What is being asked: Lines from the one containing "MIC pin GND: GND -> 3V3" through the final line of the records are the only ones to copy, and each must match exactly.

[Data supplied — start]

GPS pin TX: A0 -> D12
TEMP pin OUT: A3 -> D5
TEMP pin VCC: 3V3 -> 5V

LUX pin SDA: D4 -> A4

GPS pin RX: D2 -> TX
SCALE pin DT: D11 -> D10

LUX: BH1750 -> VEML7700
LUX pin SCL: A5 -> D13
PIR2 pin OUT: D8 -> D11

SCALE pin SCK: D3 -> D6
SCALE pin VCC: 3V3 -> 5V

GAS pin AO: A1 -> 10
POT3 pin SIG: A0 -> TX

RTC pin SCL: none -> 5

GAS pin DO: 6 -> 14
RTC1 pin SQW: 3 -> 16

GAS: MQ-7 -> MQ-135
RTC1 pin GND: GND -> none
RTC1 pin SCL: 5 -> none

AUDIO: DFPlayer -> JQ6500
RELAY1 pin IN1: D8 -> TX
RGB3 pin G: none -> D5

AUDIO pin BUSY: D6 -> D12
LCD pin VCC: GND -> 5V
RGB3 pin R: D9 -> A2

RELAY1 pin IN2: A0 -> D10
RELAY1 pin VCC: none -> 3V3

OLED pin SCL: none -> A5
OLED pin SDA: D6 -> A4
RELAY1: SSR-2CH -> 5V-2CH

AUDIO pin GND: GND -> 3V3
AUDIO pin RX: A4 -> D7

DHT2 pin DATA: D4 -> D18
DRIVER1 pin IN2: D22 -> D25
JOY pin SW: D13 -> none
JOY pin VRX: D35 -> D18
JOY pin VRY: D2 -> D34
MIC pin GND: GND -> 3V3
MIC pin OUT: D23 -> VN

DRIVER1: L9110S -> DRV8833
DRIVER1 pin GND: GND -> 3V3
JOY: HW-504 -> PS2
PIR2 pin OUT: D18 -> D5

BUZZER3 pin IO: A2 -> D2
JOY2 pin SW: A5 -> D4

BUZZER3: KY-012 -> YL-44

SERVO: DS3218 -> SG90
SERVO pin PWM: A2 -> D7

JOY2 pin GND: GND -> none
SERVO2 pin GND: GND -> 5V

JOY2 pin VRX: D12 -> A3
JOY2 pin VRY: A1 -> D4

[Data supplied — finish]

Finished task:
MIC pin GND: GND -> 3V3
MIC pin OUT: D23 -> VN

DRIVER1: L9110S -> DRV8833
DRIVER1 pin GND: GND -> 3V3
JOY: HW-504 -> PS2
PIR2 pin OUT: D18 -> D5

BUZZER3 pin IO: A2 -> D2
JOY2 pin SW: A5 -> D4

BUZZER3: KY-012 -> YL-44

SERVO: DS3218 -> SG90
SERVO pin PWM: A2 -> D7

JOY2 pin GND: GND -> none
SERVO2 pin GND: GND -> 5V

JOY2 pin VRX: D12 -> A3
JOY2 pin VRY: A1 -> D4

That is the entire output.